Whenever a line in the entries below contains the string "grey", copy that line.

**Data section:**
-=-=-
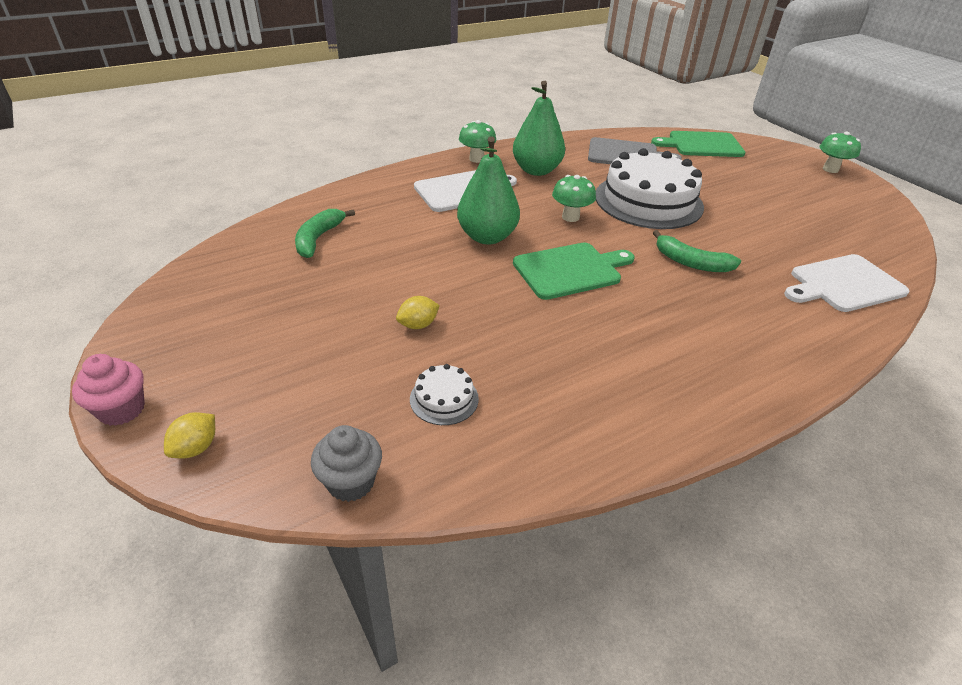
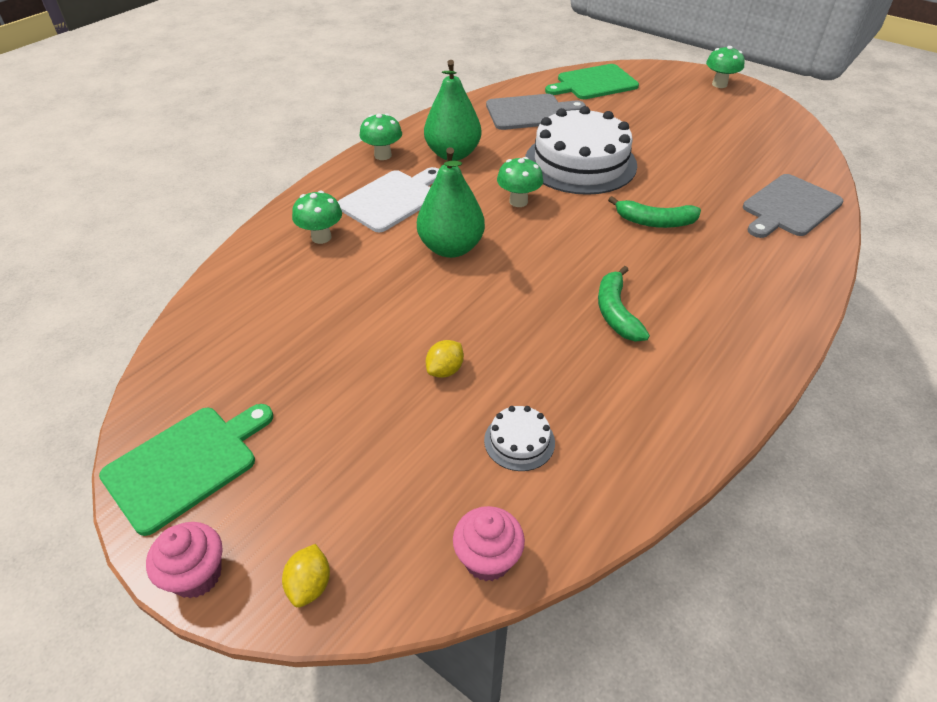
camera: 20 degrees left, 5 degrees up
(318, 239) = (274, 302): green banana -> green banana (616, 312)
(351, 482) = (487, 559): grey cupcake -> pink cupcake
(386, 204) = (321, 237): none -> green mushroom
(570, 270) = (553, 262): green cutting board -> green cutting board (186, 464)
(844, 284) = (789, 207): white cutting board -> grey cutting board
-=-=-
**Reply to the exercise:**
(351, 482) = (487, 559): grey cupcake -> pink cupcake
(844, 284) = (789, 207): white cutting board -> grey cutting board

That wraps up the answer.